*Task objective:* In the records below, count every line containing "camera". Reply with the number only.

*Dataset records:*
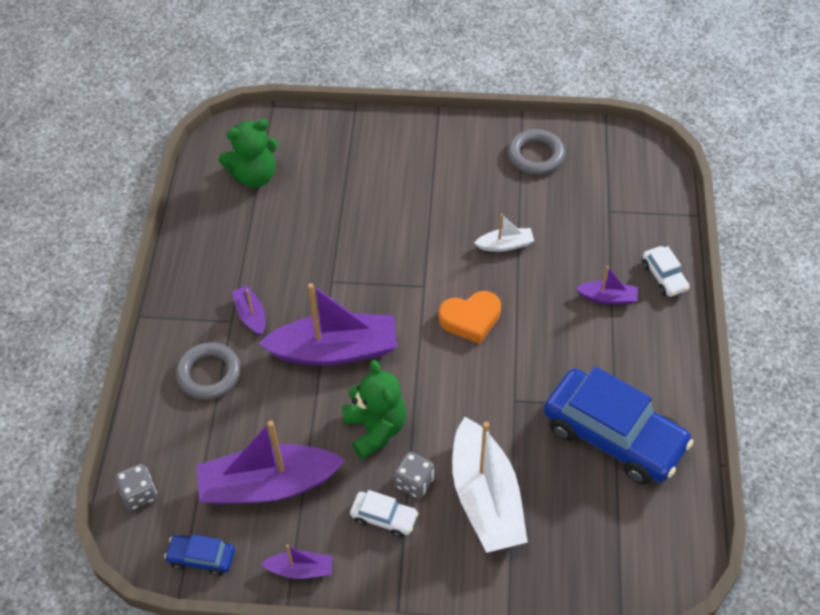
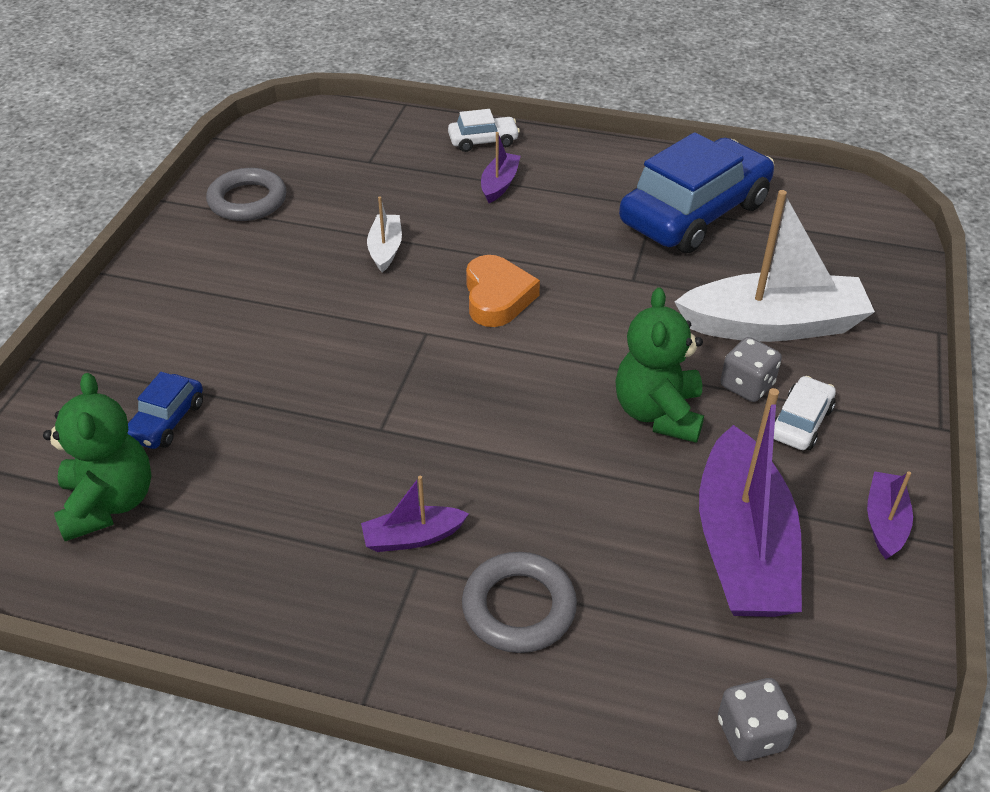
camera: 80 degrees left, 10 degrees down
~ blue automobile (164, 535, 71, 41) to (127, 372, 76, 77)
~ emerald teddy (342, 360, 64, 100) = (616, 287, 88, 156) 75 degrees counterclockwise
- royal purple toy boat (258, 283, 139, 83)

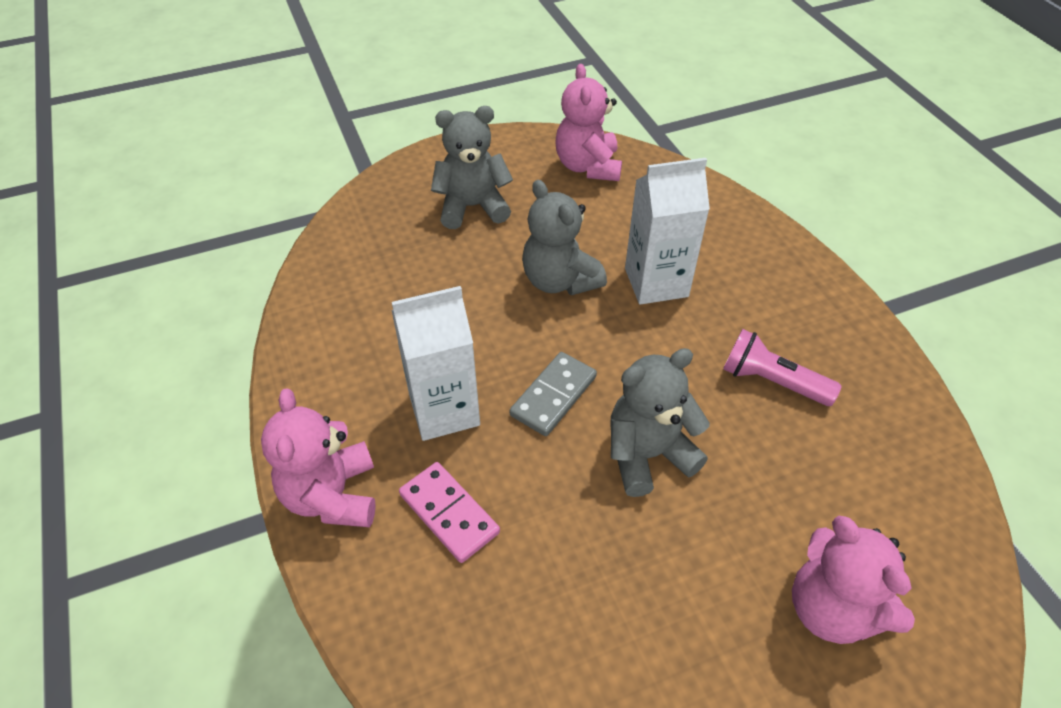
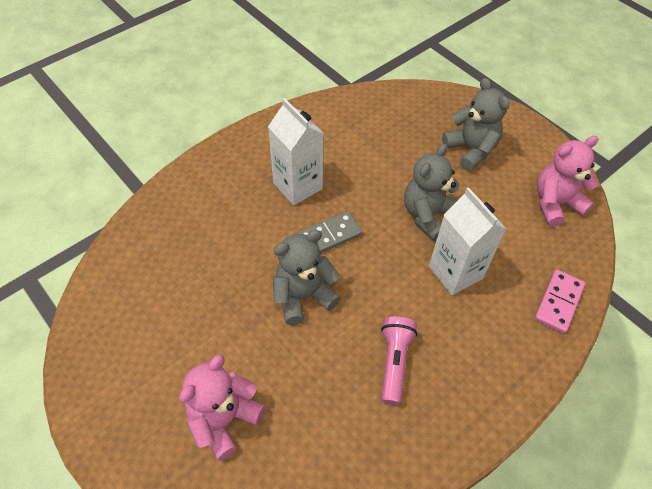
camera: 70 degrees right, 5 degrees up
~ gray teddy (610, 348, 100, 149) = (273, 230, 68, 95) 75 degrees counterclockwise
~ gray domino tile (509, 352, 88, 84) = (297, 211, 65, 42) 45 degrees counterclockwise
~ rose-pink domino tile (399, 462, 101, 101) to (534, 269, 51, 65)
- rose-pink teddy (261, 389, 115, 138)

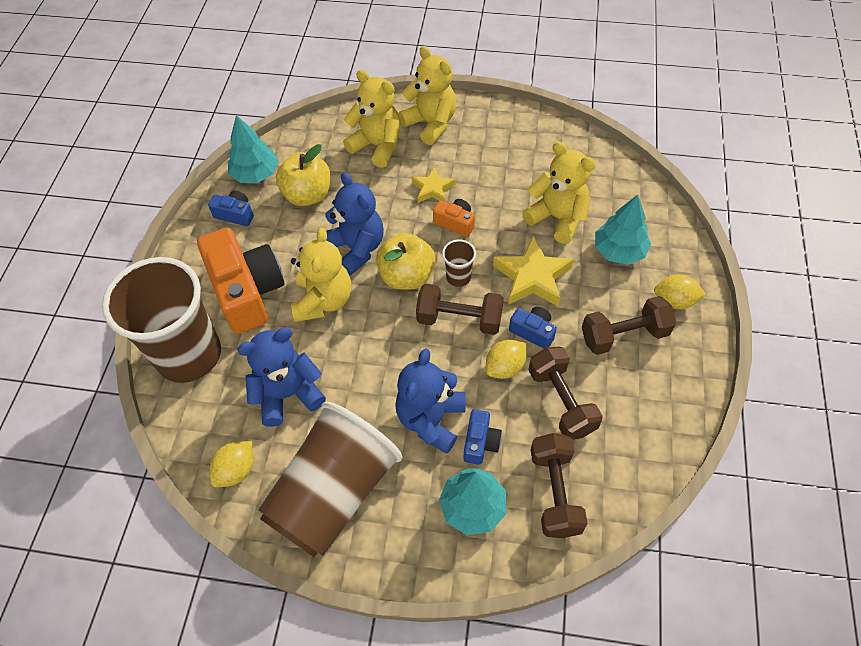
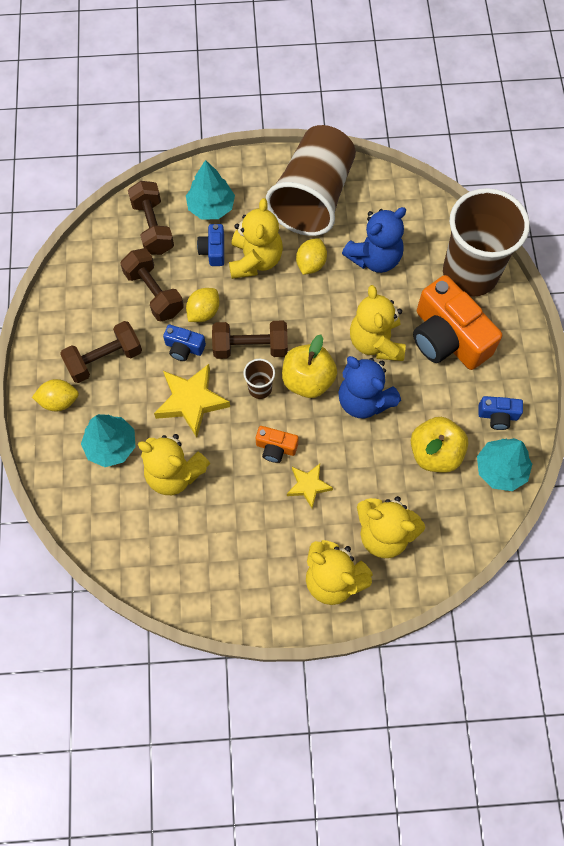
camera: 165 degrees right, 10 degrees up
~ blue teddy (395, 348, 71, 106) to bright yellow teddy (229, 198, 54, 81)
~ bright yellow lemon (209, 441, 45, 46) to (296, 238, 31, 37)

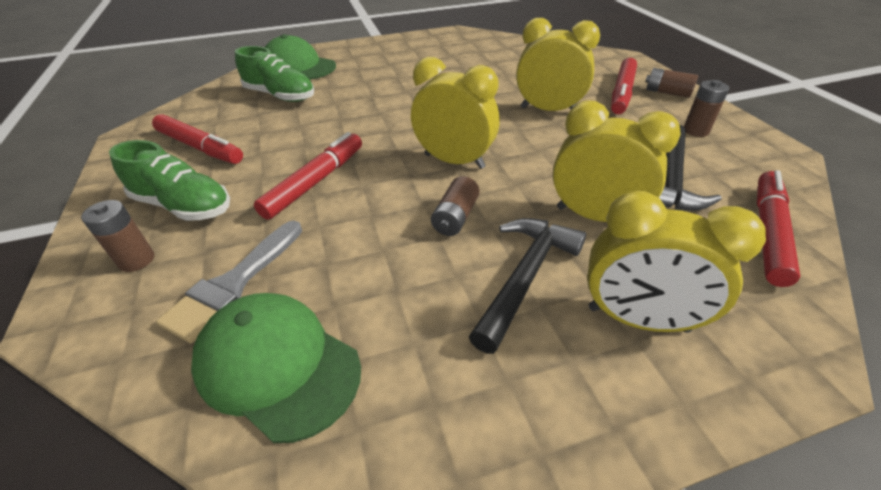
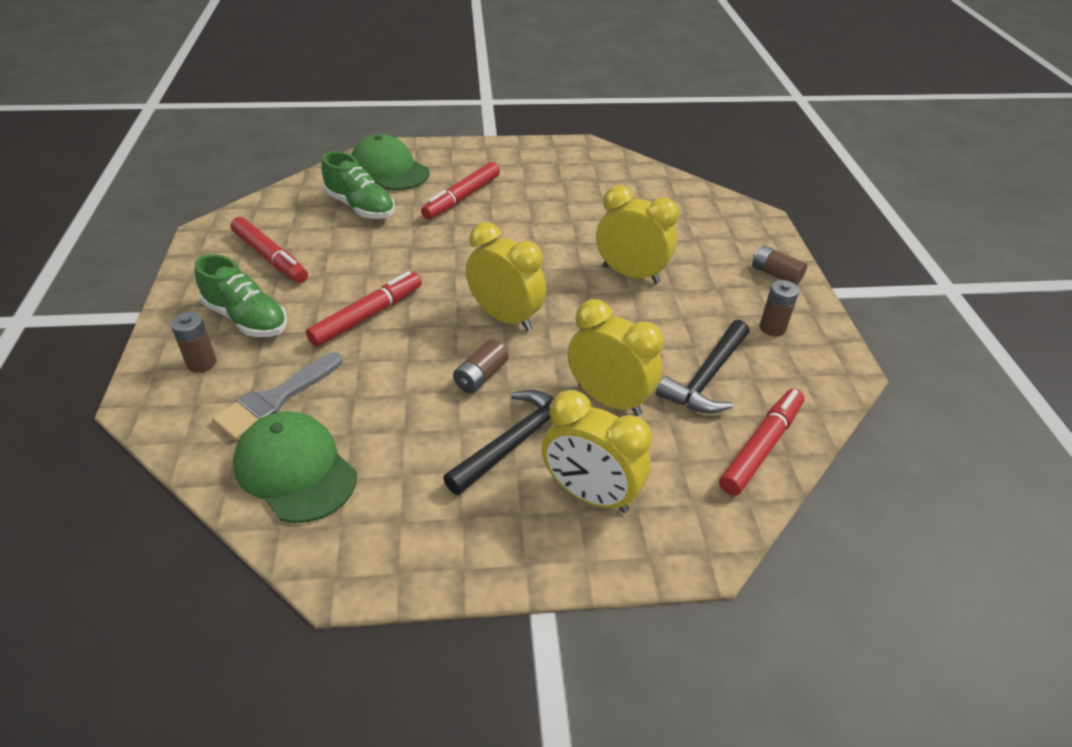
camera: 10 degrees right, 0 degrees up
~ crimson marker (611, 58, 26, 56) to (421, 162, 79, 58)

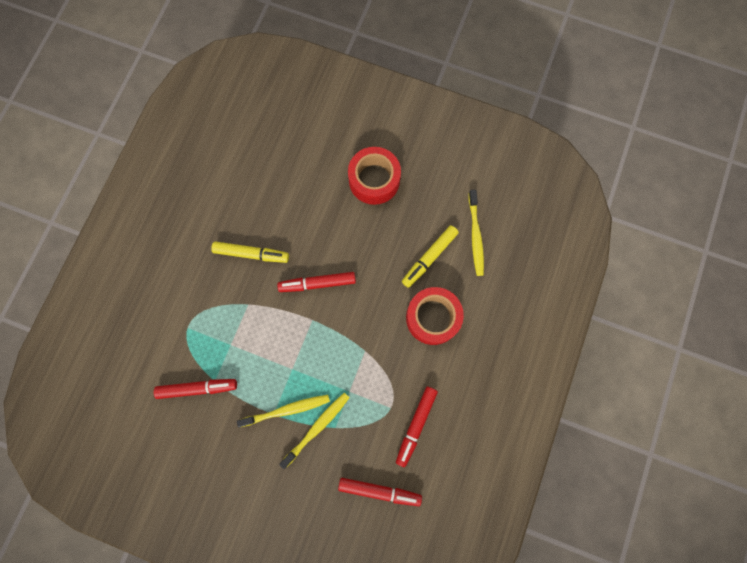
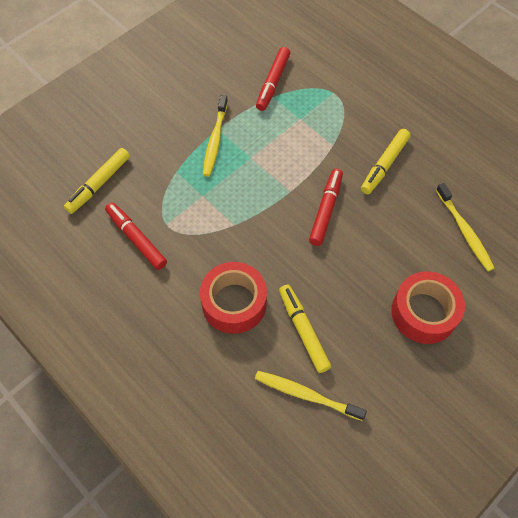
camera: 115 degrees right, 15 degrees down
~ crimson marker (338, 478, 84, 28) to bright yellow marker (64, 148, 66, 66)
~ bright yellow tooth brush (279, 392, 71, 77) to (436, 183, 59, 88)

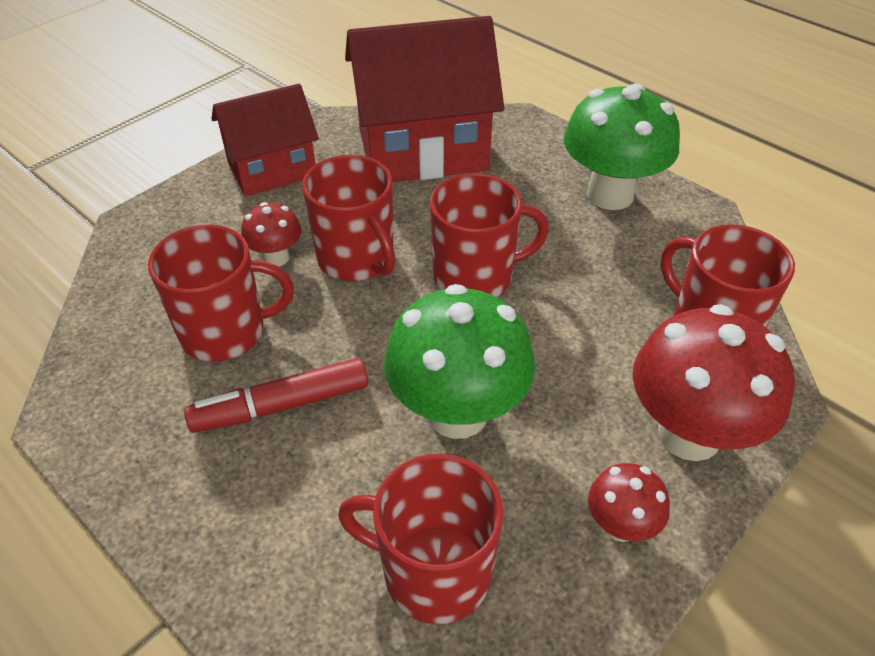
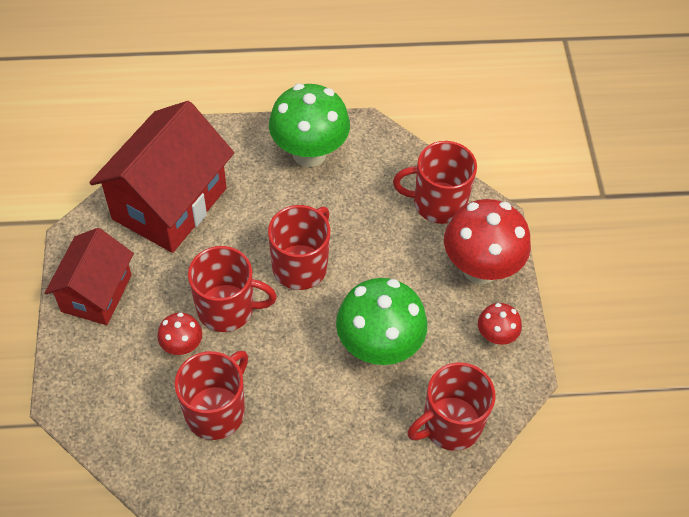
camera: 50 degrees left, 10 degrees up
- crimson marker (184, 358, 184, 75)

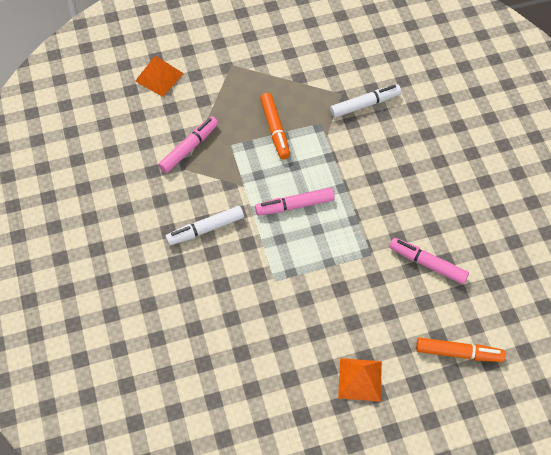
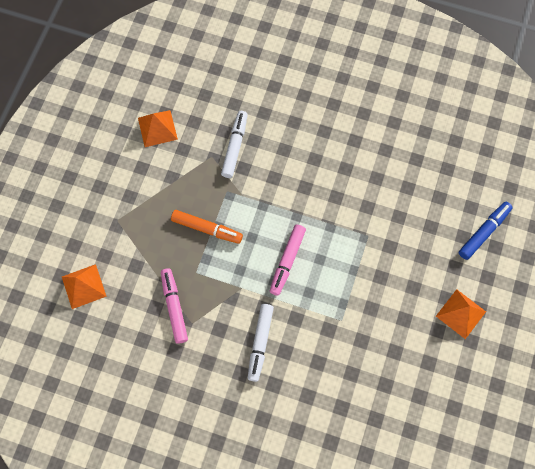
camera: 55 degrees left, 10 degrees up
+ orange-coloured pyramid shape (138, 110, 40, 37)
~ orange-coloured marker (416, 338, 90, 24) to blue marker (459, 202, 54, 58)
- rose-pink marker (389, 238, 80, 46)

*Your solution:* 7